_What to work on_
Exactly as given, reproduce the records in full.
Data for review Block Start
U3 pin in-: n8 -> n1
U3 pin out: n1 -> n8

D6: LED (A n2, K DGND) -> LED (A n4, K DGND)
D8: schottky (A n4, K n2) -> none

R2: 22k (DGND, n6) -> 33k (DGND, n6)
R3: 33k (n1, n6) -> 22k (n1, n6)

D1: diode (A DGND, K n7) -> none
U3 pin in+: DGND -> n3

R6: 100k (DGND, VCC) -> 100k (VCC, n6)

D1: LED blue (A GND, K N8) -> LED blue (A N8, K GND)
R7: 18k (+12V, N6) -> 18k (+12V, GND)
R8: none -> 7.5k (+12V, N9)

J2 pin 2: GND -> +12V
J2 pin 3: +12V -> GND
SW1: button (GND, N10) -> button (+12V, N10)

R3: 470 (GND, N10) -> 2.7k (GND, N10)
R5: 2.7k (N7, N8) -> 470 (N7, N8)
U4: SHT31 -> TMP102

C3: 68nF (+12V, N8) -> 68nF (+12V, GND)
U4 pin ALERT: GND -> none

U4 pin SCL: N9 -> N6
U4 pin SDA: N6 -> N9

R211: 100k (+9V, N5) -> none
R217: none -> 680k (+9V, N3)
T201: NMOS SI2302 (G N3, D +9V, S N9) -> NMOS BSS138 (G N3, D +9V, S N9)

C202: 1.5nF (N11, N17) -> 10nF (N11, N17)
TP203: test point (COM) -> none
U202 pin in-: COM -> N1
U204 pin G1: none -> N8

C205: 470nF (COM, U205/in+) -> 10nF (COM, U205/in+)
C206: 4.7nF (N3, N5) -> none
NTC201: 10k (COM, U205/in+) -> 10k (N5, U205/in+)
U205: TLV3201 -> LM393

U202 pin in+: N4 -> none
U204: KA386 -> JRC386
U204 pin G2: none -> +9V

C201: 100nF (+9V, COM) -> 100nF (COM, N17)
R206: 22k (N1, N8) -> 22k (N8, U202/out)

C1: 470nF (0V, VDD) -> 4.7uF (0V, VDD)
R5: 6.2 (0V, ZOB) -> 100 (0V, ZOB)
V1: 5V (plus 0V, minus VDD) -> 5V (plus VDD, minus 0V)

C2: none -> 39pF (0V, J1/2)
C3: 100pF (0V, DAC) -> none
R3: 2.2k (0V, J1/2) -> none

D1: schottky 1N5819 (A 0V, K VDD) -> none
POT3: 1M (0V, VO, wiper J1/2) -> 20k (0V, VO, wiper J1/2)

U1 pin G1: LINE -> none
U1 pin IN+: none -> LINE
Data for review Block End
_Answer to the exercise_
U3 pin in-: n8 -> n1
U3 pin out: n1 -> n8

D6: LED (A n2, K DGND) -> LED (A n4, K DGND)
D8: schottky (A n4, K n2) -> none

R2: 22k (DGND, n6) -> 33k (DGND, n6)
R3: 33k (n1, n6) -> 22k (n1, n6)

D1: diode (A DGND, K n7) -> none
U3 pin in+: DGND -> n3

R6: 100k (DGND, VCC) -> 100k (VCC, n6)

D1: LED blue (A GND, K N8) -> LED blue (A N8, K GND)
R7: 18k (+12V, N6) -> 18k (+12V, GND)
R8: none -> 7.5k (+12V, N9)

J2 pin 2: GND -> +12V
J2 pin 3: +12V -> GND
SW1: button (GND, N10) -> button (+12V, N10)

R3: 470 (GND, N10) -> 2.7k (GND, N10)
R5: 2.7k (N7, N8) -> 470 (N7, N8)
U4: SHT31 -> TMP102

C3: 68nF (+12V, N8) -> 68nF (+12V, GND)
U4 pin ALERT: GND -> none

U4 pin SCL: N9 -> N6
U4 pin SDA: N6 -> N9

R211: 100k (+9V, N5) -> none
R217: none -> 680k (+9V, N3)
T201: NMOS SI2302 (G N3, D +9V, S N9) -> NMOS BSS138 (G N3, D +9V, S N9)

C202: 1.5nF (N11, N17) -> 10nF (N11, N17)
TP203: test point (COM) -> none
U202 pin in-: COM -> N1
U204 pin G1: none -> N8

C205: 470nF (COM, U205/in+) -> 10nF (COM, U205/in+)
C206: 4.7nF (N3, N5) -> none
NTC201: 10k (COM, U205/in+) -> 10k (N5, U205/in+)
U205: TLV3201 -> LM393

U202 pin in+: N4 -> none
U204: KA386 -> JRC386
U204 pin G2: none -> +9V

C201: 100nF (+9V, COM) -> 100nF (COM, N17)
R206: 22k (N1, N8) -> 22k (N8, U202/out)

C1: 470nF (0V, VDD) -> 4.7uF (0V, VDD)
R5: 6.2 (0V, ZOB) -> 100 (0V, ZOB)
V1: 5V (plus 0V, minus VDD) -> 5V (plus VDD, minus 0V)

C2: none -> 39pF (0V, J1/2)
C3: 100pF (0V, DAC) -> none
R3: 2.2k (0V, J1/2) -> none

D1: schottky 1N5819 (A 0V, K VDD) -> none
POT3: 1M (0V, VO, wiper J1/2) -> 20k (0V, VO, wiper J1/2)

U1 pin G1: LINE -> none
U1 pin IN+: none -> LINE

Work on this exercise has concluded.